→ **Task inputs**:
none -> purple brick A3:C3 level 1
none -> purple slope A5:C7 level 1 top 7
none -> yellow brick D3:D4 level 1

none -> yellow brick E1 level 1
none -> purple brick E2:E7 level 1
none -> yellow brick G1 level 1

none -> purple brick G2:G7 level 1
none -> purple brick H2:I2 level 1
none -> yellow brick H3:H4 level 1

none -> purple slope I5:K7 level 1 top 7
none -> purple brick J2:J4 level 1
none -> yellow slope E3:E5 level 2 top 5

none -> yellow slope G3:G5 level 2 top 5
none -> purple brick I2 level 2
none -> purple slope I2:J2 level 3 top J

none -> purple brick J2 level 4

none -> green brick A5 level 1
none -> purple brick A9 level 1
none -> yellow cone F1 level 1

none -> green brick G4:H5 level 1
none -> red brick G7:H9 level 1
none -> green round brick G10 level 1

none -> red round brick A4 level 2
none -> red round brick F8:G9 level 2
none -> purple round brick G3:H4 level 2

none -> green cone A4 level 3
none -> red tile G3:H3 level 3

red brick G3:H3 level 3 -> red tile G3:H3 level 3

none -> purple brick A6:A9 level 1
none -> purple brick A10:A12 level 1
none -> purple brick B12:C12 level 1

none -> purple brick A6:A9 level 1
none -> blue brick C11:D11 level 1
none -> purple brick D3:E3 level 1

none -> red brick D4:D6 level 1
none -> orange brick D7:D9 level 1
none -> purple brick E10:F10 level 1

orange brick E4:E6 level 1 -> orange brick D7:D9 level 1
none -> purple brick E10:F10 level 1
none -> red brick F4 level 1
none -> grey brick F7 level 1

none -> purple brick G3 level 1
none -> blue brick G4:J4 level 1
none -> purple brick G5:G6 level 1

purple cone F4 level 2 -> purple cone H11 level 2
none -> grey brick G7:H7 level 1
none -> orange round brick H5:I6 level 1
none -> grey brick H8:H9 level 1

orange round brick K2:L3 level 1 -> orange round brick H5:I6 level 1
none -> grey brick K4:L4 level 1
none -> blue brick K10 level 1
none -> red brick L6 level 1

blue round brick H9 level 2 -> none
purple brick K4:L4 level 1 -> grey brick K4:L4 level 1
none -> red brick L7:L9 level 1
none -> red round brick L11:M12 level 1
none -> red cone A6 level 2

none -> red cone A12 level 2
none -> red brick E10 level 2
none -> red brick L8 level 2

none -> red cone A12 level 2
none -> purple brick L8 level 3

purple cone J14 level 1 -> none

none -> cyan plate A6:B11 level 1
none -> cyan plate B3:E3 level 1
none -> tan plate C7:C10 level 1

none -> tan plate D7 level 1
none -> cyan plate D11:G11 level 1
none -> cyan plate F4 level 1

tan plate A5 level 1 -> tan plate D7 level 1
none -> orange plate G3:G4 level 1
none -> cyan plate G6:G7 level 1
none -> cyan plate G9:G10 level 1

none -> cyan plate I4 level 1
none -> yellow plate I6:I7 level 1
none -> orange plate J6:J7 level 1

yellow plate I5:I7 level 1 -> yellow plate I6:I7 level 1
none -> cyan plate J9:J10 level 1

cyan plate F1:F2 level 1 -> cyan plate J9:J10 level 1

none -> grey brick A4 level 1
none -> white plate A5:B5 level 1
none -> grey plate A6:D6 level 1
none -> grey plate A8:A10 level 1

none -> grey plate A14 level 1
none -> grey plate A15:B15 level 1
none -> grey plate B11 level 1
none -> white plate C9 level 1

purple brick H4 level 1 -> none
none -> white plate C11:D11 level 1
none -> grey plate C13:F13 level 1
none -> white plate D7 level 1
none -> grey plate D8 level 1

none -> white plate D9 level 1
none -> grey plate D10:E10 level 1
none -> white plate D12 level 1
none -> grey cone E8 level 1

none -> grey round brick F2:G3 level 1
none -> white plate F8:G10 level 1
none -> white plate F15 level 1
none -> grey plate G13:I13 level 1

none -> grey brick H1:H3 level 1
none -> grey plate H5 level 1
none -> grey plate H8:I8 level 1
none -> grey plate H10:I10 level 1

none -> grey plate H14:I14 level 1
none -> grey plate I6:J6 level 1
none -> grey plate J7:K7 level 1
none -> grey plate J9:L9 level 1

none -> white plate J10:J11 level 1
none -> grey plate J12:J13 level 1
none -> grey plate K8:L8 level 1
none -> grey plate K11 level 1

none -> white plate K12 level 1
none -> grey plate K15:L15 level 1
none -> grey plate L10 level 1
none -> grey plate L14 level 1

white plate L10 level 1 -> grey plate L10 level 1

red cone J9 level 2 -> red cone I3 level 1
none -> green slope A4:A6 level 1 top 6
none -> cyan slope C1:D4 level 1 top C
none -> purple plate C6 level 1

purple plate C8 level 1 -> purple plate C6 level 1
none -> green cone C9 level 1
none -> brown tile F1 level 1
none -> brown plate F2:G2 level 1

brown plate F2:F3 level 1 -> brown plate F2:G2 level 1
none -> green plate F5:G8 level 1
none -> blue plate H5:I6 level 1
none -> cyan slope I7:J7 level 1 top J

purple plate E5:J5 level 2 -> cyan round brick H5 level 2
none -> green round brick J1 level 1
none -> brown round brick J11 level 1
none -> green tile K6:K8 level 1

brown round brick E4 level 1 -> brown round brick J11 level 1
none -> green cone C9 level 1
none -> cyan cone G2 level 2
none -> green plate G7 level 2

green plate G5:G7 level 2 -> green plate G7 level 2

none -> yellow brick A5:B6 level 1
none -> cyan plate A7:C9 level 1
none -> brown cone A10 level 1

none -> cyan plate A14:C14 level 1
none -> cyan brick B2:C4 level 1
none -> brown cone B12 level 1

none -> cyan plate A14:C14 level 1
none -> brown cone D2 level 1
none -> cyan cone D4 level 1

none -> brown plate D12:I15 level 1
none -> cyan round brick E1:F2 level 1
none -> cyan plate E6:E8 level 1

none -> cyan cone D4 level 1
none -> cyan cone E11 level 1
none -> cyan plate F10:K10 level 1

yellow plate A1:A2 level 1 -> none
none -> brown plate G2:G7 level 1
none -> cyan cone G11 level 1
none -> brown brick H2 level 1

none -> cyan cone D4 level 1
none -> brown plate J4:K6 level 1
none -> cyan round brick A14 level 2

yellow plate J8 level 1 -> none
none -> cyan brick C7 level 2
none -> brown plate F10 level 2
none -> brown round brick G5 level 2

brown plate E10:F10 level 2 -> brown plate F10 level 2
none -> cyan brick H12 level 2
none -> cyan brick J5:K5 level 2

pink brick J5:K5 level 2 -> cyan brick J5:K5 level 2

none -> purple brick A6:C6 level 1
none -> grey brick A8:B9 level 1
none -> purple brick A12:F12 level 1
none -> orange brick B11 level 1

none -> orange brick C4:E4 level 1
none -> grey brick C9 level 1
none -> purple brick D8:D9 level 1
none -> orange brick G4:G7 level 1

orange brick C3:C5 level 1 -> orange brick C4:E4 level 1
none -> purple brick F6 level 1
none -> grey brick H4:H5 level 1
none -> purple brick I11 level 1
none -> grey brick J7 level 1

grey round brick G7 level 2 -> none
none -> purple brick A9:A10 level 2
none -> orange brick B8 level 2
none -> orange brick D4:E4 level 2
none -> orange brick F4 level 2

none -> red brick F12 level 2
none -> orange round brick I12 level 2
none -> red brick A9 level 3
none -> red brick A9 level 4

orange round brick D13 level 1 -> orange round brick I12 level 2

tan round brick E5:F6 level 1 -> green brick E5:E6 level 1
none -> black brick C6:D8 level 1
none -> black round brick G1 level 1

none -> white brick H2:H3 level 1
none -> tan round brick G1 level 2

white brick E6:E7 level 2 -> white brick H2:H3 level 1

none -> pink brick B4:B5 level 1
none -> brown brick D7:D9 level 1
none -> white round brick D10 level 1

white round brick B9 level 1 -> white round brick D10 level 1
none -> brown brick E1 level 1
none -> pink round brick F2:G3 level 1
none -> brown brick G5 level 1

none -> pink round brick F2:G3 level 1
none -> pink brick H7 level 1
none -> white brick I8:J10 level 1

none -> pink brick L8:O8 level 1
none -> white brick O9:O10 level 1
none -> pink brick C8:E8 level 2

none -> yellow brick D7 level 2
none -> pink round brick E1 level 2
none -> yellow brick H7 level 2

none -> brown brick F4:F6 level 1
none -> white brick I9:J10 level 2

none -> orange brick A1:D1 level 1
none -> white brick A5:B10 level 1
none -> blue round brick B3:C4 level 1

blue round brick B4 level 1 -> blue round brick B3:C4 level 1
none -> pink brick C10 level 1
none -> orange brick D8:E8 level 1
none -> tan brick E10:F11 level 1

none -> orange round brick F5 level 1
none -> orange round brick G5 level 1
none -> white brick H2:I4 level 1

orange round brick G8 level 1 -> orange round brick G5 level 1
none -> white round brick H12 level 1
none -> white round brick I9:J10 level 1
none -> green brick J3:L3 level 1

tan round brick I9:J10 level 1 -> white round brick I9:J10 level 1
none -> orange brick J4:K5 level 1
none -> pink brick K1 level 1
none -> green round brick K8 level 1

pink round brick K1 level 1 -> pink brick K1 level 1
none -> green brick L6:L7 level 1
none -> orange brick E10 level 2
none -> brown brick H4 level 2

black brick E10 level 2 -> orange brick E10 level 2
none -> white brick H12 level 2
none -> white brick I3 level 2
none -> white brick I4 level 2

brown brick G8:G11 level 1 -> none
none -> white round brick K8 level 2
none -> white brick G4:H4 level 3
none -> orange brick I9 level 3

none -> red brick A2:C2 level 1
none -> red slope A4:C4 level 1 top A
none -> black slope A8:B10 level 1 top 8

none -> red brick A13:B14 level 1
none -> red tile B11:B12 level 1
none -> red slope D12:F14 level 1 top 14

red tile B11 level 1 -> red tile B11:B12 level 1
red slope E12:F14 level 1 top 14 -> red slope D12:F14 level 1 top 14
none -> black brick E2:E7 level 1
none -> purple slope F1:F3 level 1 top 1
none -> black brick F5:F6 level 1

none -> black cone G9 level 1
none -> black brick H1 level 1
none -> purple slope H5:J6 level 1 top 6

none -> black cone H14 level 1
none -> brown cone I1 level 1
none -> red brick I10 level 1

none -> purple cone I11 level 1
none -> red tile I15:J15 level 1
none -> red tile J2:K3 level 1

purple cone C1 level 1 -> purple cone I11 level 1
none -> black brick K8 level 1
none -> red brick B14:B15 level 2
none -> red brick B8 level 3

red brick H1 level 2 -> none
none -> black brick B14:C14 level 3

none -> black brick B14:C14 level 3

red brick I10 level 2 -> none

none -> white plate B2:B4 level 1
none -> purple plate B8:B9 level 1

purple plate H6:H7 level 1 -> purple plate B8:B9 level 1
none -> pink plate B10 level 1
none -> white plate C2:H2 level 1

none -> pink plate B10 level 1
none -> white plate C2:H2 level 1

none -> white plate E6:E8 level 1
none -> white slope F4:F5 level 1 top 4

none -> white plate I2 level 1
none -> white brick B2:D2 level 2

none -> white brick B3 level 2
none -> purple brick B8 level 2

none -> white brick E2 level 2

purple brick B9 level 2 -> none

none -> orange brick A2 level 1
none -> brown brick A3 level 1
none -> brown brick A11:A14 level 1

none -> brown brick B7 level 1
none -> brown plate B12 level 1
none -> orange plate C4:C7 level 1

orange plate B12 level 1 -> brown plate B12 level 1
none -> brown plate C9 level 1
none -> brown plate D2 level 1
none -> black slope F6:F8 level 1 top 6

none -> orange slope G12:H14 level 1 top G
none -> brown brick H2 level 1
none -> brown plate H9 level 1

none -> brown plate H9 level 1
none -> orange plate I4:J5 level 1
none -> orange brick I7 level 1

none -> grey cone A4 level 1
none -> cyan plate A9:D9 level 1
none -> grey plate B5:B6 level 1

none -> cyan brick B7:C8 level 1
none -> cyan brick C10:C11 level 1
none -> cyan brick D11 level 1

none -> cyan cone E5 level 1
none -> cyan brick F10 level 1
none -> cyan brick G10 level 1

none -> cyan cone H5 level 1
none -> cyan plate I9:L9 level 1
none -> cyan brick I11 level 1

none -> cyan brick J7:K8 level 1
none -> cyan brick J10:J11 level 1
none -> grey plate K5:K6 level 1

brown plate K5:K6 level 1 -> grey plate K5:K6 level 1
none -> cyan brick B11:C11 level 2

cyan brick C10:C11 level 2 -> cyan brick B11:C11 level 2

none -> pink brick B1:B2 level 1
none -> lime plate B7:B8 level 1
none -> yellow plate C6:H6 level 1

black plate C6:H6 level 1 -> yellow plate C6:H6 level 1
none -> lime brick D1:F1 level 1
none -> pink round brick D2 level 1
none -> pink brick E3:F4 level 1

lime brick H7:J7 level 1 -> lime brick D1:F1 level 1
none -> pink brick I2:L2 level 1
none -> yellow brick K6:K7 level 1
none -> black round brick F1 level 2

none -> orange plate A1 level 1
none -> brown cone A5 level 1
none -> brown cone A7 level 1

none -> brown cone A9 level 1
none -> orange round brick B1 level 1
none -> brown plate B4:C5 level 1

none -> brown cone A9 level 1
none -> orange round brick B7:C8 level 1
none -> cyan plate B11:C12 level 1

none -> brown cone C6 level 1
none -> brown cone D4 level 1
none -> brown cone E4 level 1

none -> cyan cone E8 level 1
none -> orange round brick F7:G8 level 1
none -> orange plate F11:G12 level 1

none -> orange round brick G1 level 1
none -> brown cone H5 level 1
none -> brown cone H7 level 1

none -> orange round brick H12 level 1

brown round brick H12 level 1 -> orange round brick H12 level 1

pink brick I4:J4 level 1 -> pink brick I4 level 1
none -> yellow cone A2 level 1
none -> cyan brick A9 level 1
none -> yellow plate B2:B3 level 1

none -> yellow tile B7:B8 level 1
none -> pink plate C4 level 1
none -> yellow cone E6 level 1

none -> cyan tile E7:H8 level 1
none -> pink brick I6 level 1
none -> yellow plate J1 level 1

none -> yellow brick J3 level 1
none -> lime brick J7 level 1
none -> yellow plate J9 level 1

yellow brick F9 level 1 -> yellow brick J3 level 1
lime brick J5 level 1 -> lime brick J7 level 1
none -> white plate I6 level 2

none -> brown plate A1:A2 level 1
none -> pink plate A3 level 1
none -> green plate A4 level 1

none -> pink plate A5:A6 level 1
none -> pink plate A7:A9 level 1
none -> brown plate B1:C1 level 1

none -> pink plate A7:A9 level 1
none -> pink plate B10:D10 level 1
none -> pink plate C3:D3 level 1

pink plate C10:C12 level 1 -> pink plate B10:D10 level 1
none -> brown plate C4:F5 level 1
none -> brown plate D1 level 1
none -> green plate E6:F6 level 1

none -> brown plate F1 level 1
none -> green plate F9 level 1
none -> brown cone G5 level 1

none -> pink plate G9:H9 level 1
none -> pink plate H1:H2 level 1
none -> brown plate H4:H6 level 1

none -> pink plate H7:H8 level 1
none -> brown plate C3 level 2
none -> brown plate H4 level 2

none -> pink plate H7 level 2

→ **Work task**:
Taking the entries above, print exactly the lines starting at the line with "yellow plate I5:I7" and ending at the line with "none -> purple plate C6 level 1", both included.

→ **Task solution**:
yellow plate I5:I7 level 1 -> yellow plate I6:I7 level 1
none -> cyan plate J9:J10 level 1

cyan plate F1:F2 level 1 -> cyan plate J9:J10 level 1

none -> grey brick A4 level 1
none -> white plate A5:B5 level 1
none -> grey plate A6:D6 level 1
none -> grey plate A8:A10 level 1

none -> grey plate A14 level 1
none -> grey plate A15:B15 level 1
none -> grey plate B11 level 1
none -> white plate C9 level 1

purple brick H4 level 1 -> none
none -> white plate C11:D11 level 1
none -> grey plate C13:F13 level 1
none -> white plate D7 level 1
none -> grey plate D8 level 1

none -> white plate D9 level 1
none -> grey plate D10:E10 level 1
none -> white plate D12 level 1
none -> grey cone E8 level 1

none -> grey round brick F2:G3 level 1
none -> white plate F8:G10 level 1
none -> white plate F15 level 1
none -> grey plate G13:I13 level 1

none -> grey brick H1:H3 level 1
none -> grey plate H5 level 1
none -> grey plate H8:I8 level 1
none -> grey plate H10:I10 level 1

none -> grey plate H14:I14 level 1
none -> grey plate I6:J6 level 1
none -> grey plate J7:K7 level 1
none -> grey plate J9:L9 level 1

none -> white plate J10:J11 level 1
none -> grey plate J12:J13 level 1
none -> grey plate K8:L8 level 1
none -> grey plate K11 level 1

none -> white plate K12 level 1
none -> grey plate K15:L15 level 1
none -> grey plate L10 level 1
none -> grey plate L14 level 1

white plate L10 level 1 -> grey plate L10 level 1

red cone J9 level 2 -> red cone I3 level 1
none -> green slope A4:A6 level 1 top 6
none -> cyan slope C1:D4 level 1 top C
none -> purple plate C6 level 1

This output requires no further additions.